> **MATERIAL SHOWN**
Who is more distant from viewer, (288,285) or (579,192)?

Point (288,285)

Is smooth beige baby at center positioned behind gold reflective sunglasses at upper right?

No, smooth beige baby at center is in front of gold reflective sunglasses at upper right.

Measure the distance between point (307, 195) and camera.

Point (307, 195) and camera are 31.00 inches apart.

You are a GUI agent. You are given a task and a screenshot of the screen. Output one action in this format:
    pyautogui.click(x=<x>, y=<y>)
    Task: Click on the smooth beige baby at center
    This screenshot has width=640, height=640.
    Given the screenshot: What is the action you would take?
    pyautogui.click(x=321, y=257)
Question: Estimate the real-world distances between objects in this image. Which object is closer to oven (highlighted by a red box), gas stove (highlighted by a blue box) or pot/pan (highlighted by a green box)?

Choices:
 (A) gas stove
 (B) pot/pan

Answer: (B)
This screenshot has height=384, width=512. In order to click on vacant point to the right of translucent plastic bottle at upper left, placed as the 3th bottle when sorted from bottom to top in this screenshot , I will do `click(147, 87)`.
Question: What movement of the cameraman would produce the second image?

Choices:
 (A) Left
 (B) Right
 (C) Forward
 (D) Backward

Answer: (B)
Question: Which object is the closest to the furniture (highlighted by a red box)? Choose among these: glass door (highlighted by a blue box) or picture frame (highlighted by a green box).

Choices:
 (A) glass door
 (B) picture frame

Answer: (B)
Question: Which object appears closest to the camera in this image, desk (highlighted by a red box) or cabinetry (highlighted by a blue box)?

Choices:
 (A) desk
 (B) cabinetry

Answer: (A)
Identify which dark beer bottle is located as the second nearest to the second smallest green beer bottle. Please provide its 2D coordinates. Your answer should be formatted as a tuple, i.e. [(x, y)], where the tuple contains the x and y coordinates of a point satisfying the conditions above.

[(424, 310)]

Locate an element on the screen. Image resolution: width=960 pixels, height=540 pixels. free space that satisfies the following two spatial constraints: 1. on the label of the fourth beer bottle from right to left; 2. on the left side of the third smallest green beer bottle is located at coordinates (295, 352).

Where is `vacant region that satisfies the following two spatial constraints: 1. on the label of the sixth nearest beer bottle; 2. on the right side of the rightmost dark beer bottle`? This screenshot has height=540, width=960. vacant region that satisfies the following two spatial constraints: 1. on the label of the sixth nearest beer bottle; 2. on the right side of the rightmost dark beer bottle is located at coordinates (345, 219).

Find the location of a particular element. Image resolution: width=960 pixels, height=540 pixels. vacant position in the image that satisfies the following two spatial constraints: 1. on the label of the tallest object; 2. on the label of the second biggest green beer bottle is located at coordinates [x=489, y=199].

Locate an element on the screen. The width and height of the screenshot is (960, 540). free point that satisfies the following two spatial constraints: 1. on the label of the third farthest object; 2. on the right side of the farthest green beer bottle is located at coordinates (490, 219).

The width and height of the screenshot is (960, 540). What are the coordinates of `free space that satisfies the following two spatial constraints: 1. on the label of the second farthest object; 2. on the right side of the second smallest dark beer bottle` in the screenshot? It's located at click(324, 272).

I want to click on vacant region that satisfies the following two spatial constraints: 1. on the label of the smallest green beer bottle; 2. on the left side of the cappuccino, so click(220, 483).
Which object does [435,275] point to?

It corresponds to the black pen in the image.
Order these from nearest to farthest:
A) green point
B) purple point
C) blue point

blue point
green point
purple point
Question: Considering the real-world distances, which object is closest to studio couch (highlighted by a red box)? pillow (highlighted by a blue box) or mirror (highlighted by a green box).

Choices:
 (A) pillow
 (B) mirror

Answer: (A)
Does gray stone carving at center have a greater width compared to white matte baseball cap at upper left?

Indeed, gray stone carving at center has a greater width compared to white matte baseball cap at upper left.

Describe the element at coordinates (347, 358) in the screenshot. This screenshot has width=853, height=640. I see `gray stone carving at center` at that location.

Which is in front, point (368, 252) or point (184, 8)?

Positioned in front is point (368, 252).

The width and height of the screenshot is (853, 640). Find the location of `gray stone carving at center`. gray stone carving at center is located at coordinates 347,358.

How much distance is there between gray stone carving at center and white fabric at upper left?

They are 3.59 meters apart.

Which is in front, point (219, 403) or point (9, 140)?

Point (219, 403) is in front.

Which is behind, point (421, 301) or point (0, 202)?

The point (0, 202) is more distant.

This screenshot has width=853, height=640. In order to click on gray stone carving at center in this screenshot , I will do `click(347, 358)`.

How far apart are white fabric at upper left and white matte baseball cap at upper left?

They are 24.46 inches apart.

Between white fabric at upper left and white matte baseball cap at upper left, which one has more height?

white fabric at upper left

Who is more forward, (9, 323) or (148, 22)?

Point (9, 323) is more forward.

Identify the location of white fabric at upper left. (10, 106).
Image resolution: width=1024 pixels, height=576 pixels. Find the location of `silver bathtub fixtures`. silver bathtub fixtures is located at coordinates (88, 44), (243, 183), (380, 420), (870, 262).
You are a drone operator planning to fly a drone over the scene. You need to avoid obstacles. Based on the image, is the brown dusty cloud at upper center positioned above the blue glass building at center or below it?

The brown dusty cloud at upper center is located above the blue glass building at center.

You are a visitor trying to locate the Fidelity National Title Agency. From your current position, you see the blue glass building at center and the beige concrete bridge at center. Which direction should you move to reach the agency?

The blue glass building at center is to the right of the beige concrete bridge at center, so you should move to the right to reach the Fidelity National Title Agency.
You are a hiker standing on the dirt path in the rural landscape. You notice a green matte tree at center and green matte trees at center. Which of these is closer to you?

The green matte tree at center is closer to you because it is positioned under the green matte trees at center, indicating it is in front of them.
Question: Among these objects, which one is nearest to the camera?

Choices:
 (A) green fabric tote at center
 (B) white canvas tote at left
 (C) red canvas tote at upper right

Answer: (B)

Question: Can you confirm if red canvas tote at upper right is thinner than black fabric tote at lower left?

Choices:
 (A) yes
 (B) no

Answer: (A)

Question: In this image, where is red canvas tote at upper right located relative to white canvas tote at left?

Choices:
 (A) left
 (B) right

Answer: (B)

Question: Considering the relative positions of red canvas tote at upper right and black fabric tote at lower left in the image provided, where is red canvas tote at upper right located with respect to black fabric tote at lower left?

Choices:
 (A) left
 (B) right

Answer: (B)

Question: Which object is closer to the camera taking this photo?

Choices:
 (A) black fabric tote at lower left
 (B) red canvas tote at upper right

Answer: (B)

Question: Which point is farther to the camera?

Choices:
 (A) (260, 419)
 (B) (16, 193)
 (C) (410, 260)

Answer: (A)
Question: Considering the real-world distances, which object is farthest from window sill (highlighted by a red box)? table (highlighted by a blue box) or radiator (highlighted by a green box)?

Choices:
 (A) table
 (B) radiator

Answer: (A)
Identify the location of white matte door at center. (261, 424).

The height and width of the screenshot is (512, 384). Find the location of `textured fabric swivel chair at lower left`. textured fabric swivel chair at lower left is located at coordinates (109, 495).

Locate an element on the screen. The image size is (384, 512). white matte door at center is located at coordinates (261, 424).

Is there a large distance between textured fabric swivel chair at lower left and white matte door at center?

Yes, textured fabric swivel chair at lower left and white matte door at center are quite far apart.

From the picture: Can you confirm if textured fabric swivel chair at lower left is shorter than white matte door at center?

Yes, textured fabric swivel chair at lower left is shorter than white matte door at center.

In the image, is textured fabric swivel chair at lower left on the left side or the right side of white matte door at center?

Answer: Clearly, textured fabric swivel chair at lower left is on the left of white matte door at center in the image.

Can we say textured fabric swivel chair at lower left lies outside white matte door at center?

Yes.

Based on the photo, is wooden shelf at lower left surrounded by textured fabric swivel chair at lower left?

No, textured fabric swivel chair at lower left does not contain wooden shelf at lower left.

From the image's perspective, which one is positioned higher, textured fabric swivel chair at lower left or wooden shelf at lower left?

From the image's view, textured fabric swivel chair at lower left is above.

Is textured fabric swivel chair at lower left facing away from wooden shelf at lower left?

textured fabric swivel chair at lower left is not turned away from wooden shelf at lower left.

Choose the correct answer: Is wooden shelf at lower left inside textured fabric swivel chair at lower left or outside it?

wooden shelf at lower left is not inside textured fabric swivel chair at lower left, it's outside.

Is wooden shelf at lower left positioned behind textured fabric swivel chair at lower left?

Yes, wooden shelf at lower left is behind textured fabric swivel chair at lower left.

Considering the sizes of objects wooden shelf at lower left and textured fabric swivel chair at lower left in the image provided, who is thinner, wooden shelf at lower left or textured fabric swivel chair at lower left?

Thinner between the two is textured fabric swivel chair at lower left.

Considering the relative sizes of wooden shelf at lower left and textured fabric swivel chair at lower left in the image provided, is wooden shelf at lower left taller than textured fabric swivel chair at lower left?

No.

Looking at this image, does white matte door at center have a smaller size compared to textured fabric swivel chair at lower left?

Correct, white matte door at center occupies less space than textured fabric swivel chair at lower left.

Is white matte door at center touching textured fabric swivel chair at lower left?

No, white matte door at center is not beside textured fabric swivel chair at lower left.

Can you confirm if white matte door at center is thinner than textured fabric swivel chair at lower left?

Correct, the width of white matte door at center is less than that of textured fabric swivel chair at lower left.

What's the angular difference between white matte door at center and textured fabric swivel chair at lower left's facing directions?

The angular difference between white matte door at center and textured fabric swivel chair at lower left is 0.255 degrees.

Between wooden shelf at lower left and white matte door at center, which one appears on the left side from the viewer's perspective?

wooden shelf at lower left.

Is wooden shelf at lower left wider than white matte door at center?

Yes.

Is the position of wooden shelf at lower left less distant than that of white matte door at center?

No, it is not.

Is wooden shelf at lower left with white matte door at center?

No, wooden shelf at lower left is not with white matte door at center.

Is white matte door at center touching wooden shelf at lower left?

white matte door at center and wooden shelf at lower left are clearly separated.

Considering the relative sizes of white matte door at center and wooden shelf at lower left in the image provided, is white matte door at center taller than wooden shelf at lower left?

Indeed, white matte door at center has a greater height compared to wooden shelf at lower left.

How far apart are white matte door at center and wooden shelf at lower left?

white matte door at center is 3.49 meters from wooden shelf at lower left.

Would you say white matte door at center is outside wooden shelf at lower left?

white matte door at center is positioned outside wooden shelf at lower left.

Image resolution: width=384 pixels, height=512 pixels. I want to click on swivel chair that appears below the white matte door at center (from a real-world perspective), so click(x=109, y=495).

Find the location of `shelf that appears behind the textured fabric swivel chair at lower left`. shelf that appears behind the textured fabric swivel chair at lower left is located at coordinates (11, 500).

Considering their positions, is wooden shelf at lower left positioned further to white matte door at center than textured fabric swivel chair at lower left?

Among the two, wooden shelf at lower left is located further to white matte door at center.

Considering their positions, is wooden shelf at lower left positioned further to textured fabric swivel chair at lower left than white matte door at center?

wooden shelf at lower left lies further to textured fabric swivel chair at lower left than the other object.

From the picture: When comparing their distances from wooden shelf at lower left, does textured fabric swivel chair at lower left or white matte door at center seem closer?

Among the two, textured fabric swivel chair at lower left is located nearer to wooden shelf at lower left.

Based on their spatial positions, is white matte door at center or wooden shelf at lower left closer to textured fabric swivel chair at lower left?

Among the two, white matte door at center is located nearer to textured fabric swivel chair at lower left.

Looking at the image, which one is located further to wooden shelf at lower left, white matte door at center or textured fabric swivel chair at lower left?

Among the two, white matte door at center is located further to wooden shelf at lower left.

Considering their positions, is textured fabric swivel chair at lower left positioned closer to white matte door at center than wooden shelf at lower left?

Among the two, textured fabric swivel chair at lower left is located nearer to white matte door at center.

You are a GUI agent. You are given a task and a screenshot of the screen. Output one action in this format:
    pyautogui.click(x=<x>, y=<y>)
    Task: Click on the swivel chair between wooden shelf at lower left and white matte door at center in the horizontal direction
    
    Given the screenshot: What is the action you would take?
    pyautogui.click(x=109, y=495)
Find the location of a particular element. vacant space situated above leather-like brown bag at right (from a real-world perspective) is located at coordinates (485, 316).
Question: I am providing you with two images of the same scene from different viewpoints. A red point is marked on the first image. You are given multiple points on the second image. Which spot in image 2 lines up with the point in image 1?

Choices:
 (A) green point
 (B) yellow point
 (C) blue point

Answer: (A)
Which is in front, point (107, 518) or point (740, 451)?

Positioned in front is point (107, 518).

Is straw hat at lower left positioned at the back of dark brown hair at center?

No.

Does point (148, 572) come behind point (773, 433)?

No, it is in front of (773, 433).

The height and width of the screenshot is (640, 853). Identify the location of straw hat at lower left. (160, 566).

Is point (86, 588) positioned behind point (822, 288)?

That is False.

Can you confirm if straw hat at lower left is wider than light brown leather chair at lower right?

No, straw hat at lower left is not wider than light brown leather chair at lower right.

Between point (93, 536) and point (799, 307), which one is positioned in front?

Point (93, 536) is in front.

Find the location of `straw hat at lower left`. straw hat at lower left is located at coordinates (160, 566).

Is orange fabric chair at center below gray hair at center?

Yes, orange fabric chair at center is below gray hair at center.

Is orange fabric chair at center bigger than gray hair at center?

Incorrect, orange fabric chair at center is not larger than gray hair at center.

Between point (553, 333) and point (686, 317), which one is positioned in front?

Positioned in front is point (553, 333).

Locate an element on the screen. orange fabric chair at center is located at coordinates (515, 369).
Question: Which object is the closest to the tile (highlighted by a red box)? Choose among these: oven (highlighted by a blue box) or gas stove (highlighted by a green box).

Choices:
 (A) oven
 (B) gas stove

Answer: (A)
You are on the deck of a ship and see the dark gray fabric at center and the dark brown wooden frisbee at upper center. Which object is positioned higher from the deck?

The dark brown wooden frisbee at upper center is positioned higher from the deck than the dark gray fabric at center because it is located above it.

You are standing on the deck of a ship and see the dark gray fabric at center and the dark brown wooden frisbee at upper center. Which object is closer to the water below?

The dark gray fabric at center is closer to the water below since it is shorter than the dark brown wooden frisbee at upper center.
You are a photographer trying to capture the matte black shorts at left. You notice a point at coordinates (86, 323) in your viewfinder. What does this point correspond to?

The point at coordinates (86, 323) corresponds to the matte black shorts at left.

> **WHAT THIS TASK INVOLVES**
Set down word for word every line of the entries above, from the line containing "Point (9, 323) is more forward." down to the line containing "The brown dusty cloud at upper center is", with both of those lines included.

> **OUTPUT FOR THIS EXERCISE**
Point (9, 323) is more forward.

Identify the location of white fabric at upper left. (10, 106).
Image resolution: width=1024 pixels, height=576 pixels. Find the location of `silver bathtub fixtures`. silver bathtub fixtures is located at coordinates (88, 44), (243, 183), (380, 420), (870, 262).
You are a drone operator planning to fly a drone over the scene. You need to avoid obstacles. Based on the image, is the brown dusty cloud at upper center positioned above the blue glass building at center or below it?

The brown dusty cloud at upper center is located above the blue glass building at center.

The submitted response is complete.